(WHAT YOU NEED TO DO) Apart from the images, repeat the data below exactly as written.

[Edit tracking data]
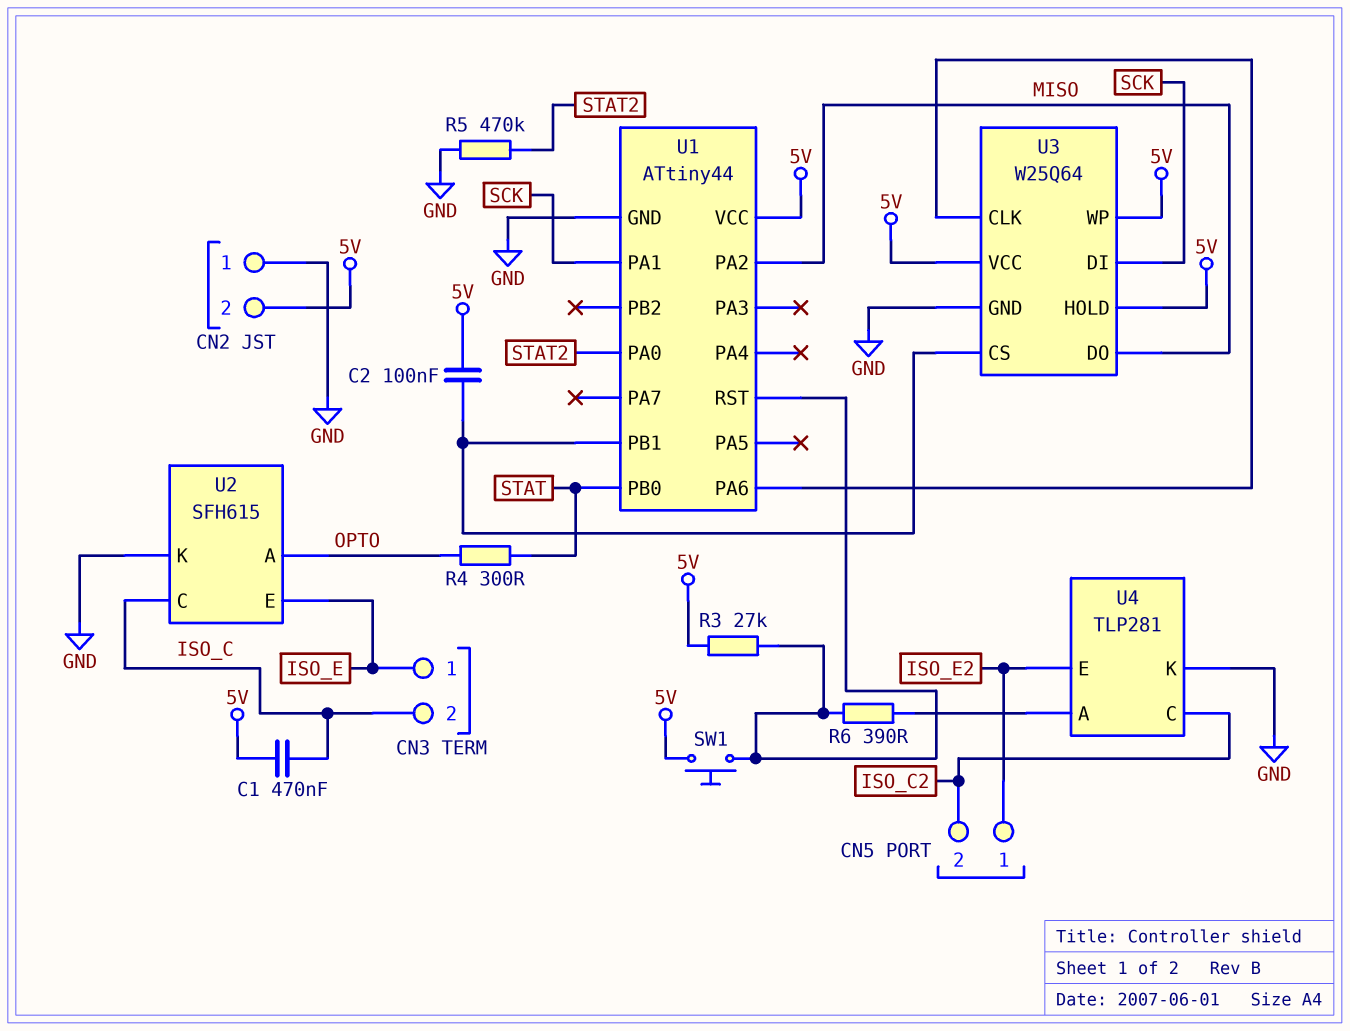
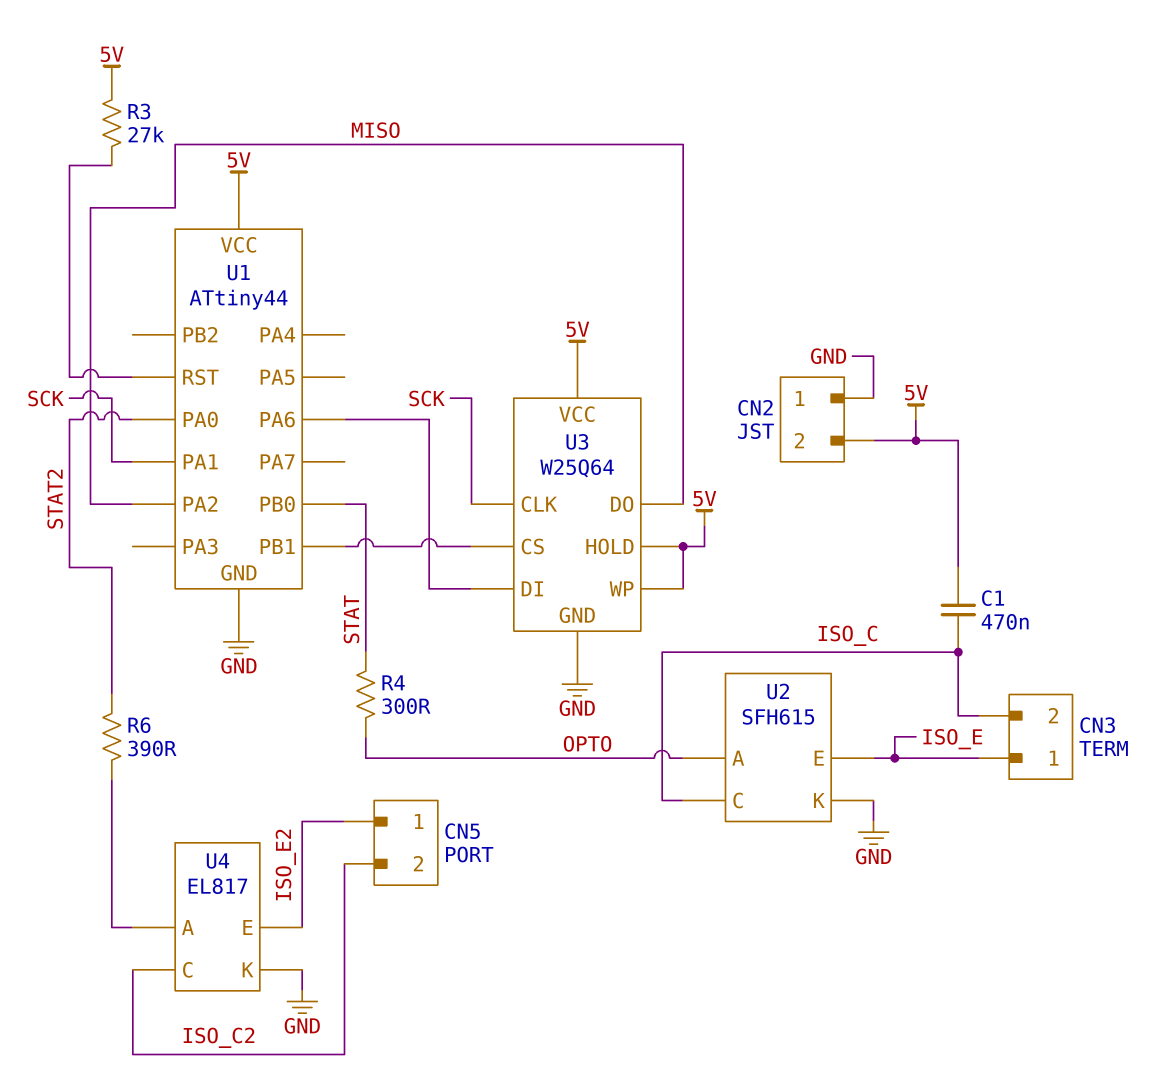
C2: 100nF (5V, U1/PB1) -> none
R5: 470k (GND, STAT2) -> none
R6: 390 (U1/RST, U4/A) -> 390 (STAT2, U4/A)
SW1: button (5V, U1/RST) -> none
U3 pin CLK: U1/PA6 -> SCK
U3 pin DI: SCK -> U1/PA6
U4: TLP281 -> EL817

(EXERCISE ANSWER)
C2: 100nF (5V, U1/PB1) -> none
R5: 470k (GND, STAT2) -> none
R6: 390 (U1/RST, U4/A) -> 390 (STAT2, U4/A)
SW1: button (5V, U1/RST) -> none
U3 pin CLK: U1/PA6 -> SCK
U3 pin DI: SCK -> U1/PA6
U4: TLP281 -> EL817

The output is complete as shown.